Record extracts START

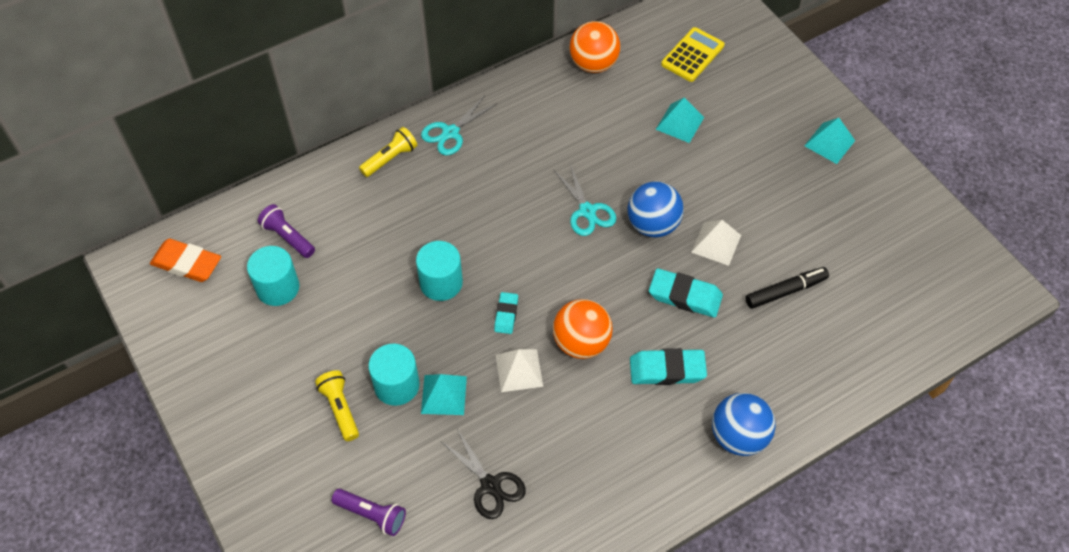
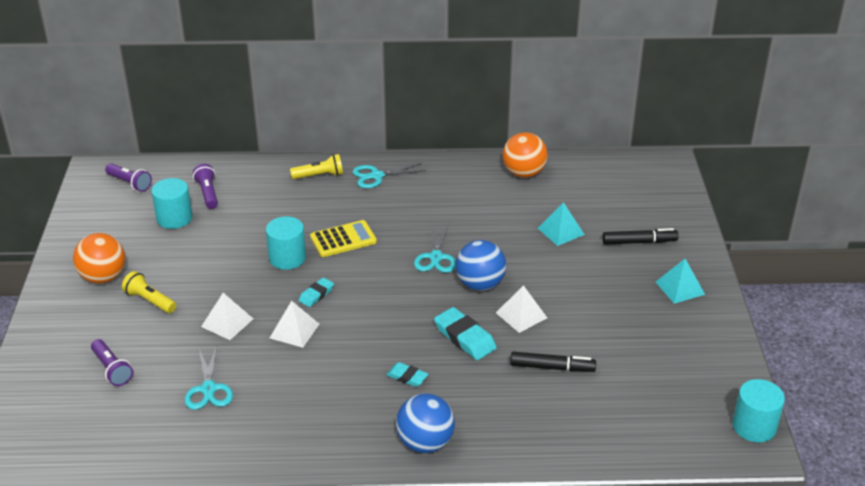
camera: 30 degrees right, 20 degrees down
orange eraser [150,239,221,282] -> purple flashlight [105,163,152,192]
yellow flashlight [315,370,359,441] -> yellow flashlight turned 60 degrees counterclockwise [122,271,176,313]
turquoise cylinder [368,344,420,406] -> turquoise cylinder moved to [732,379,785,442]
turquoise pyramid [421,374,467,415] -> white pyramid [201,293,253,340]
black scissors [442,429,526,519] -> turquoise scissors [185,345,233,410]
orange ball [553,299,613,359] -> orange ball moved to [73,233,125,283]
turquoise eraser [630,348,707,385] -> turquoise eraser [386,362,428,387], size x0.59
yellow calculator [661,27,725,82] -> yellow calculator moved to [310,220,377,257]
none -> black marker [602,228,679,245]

Record extracts END
Record extracts START

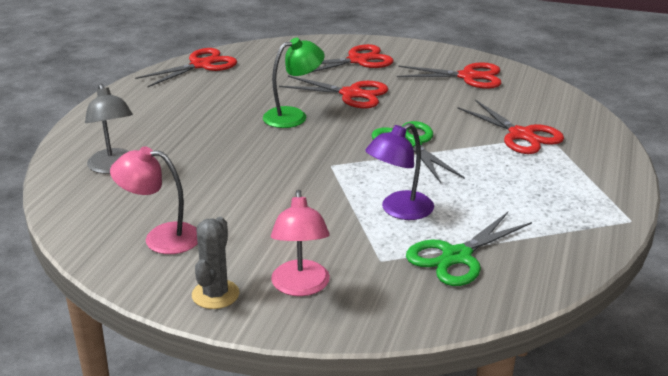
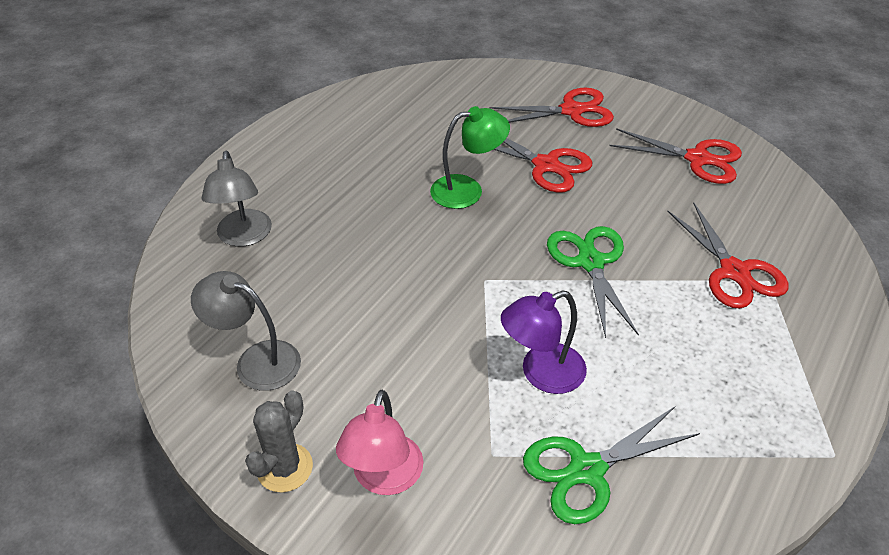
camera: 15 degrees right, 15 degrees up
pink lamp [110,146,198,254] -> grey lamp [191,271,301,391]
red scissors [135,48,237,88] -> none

Record extracts END

What the exercise asks | Set down, unchanged, only those lines above that fall between the line with "turquoise eraser [630,348,707,385]" and the line with "none -> black marker [602,228,679,245]", the two end lines included.

Result of the exercise |
turquoise eraser [630,348,707,385] -> turquoise eraser [386,362,428,387], size x0.59
yellow calculator [661,27,725,82] -> yellow calculator moved to [310,220,377,257]
none -> black marker [602,228,679,245]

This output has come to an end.